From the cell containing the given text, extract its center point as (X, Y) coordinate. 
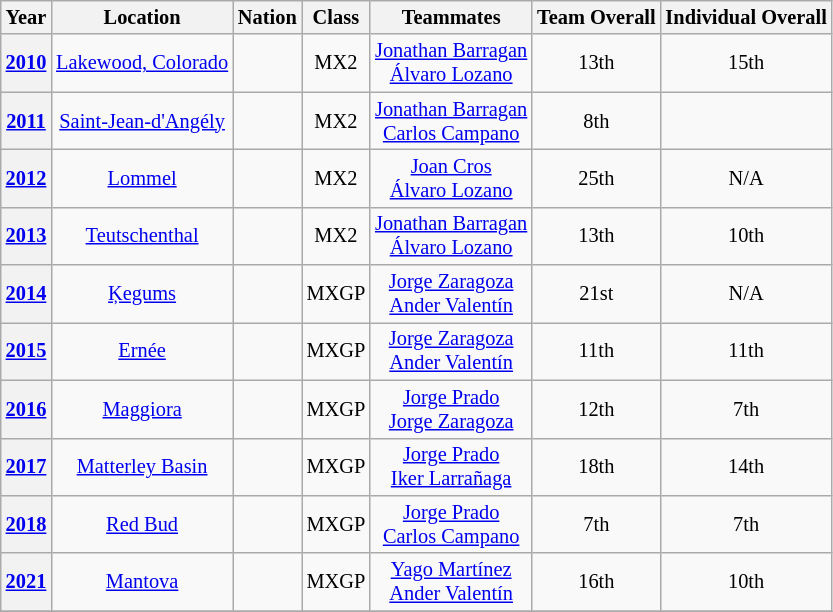
Class (336, 17)
2015 (26, 351)
2011 (26, 121)
2010 (26, 63)
15th (746, 63)
2016 (26, 409)
Jorge PradoIker Larrañaga (451, 467)
21st (596, 294)
18th (596, 467)
Ķegums (142, 294)
2013 (26, 236)
Teutschenthal (142, 236)
16th (596, 582)
Nation (268, 17)
2017 (26, 467)
Year (26, 17)
Lommel (142, 178)
2021 (26, 582)
2014 (26, 294)
Jonathan BarraganCarlos Campano (451, 121)
Matterley Basin (142, 467)
Jorge PradoCarlos Campano (451, 524)
Maggiora (142, 409)
2012 (26, 178)
Ernée (142, 351)
Red Bud (142, 524)
12th (596, 409)
25th (596, 178)
Teammates (451, 17)
Location (142, 17)
Mantova (142, 582)
2018 (26, 524)
Team Overall (596, 17)
Lakewood, Colorado (142, 63)
Saint-Jean-d'Angély (142, 121)
Jorge PradoJorge Zaragoza (451, 409)
8th (596, 121)
14th (746, 467)
Individual Overall (746, 17)
Yago MartínezAnder Valentín (451, 582)
Joan CrosÁlvaro Lozano (451, 178)
Return [x, y] of the center of cell containing provided text 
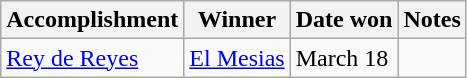
Notes [432, 20]
Rey de Reyes [92, 58]
Date won [344, 20]
El Mesias [237, 58]
Winner [237, 20]
March 18 [344, 58]
Accomplishment [92, 20]
Capture the cell that displays the provided text and extract its (x, y) central coordinate. 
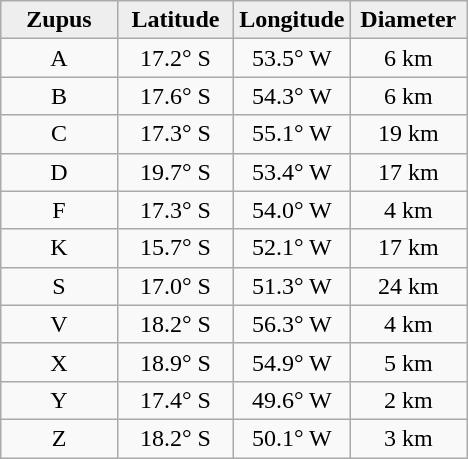
53.5° W (292, 58)
50.1° W (292, 438)
Zupus (59, 20)
51.3° W (292, 286)
A (59, 58)
Diameter (408, 20)
Longitude (292, 20)
54.3° W (292, 96)
S (59, 286)
Z (59, 438)
17.4° S (175, 400)
3 km (408, 438)
53.4° W (292, 172)
Y (59, 400)
D (59, 172)
52.1° W (292, 248)
17.2° S (175, 58)
19 km (408, 134)
54.0° W (292, 210)
K (59, 248)
54.9° W (292, 362)
X (59, 362)
24 km (408, 286)
19.7° S (175, 172)
15.7° S (175, 248)
C (59, 134)
55.1° W (292, 134)
17.0° S (175, 286)
Latitude (175, 20)
B (59, 96)
V (59, 324)
F (59, 210)
49.6° W (292, 400)
17.6° S (175, 96)
18.9° S (175, 362)
5 km (408, 362)
2 km (408, 400)
56.3° W (292, 324)
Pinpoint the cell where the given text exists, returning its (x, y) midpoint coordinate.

• _Short exercise_:
Please copy out all of the lines above with every instance of "cell" swapped for "box", changing nothing else and leaving out the pictures.

• _Final result_:
From the box containing the given text, extract its center point as (X, Y) coordinate. 
Class (336, 17)
2015 (26, 351)
2011 (26, 121)
2010 (26, 63)
15th (746, 63)
2016 (26, 409)
Jorge PradoIker Larrañaga (451, 467)
21st (596, 294)
18th (596, 467)
Ķegums (142, 294)
2013 (26, 236)
Teutschenthal (142, 236)
16th (596, 582)
Nation (268, 17)
2017 (26, 467)
Year (26, 17)
Lommel (142, 178)
2021 (26, 582)
2014 (26, 294)
Jonathan BarraganCarlos Campano (451, 121)
Matterley Basin (142, 467)
Jorge PradoCarlos Campano (451, 524)
Maggiora (142, 409)
2012 (26, 178)
Ernée (142, 351)
Red Bud (142, 524)
12th (596, 409)
25th (596, 178)
Teammates (451, 17)
Location (142, 17)
Mantova (142, 582)
2018 (26, 524)
Team Overall (596, 17)
Lakewood, Colorado (142, 63)
Saint-Jean-d'Angély (142, 121)
Jorge PradoJorge Zaragoza (451, 409)
8th (596, 121)
14th (746, 467)
Individual Overall (746, 17)
Yago MartínezAnder Valentín (451, 582)
Joan CrosÁlvaro Lozano (451, 178)
Return [x, y] of the center of box containing provided text 
Notes [432, 20]
Rey de Reyes [92, 58]
Date won [344, 20]
El Mesias [237, 58]
Winner [237, 20]
March 18 [344, 58]
Accomplishment [92, 20]
Capture the box that displays the provided text and extract its (x, y) central coordinate. 
53.5° W (292, 58)
50.1° W (292, 438)
Zupus (59, 20)
51.3° W (292, 286)
A (59, 58)
Diameter (408, 20)
Longitude (292, 20)
54.3° W (292, 96)
S (59, 286)
Z (59, 438)
17.4° S (175, 400)
3 km (408, 438)
53.4° W (292, 172)
Y (59, 400)
D (59, 172)
52.1° W (292, 248)
17.2° S (175, 58)
19 km (408, 134)
54.0° W (292, 210)
K (59, 248)
54.9° W (292, 362)
X (59, 362)
24 km (408, 286)
19.7° S (175, 172)
15.7° S (175, 248)
C (59, 134)
55.1° W (292, 134)
17.0° S (175, 286)
Latitude (175, 20)
B (59, 96)
V (59, 324)
F (59, 210)
49.6° W (292, 400)
17.6° S (175, 96)
18.9° S (175, 362)
5 km (408, 362)
2 km (408, 400)
56.3° W (292, 324)
Pinpoint the box where the given text exists, returning its (x, y) midpoint coordinate.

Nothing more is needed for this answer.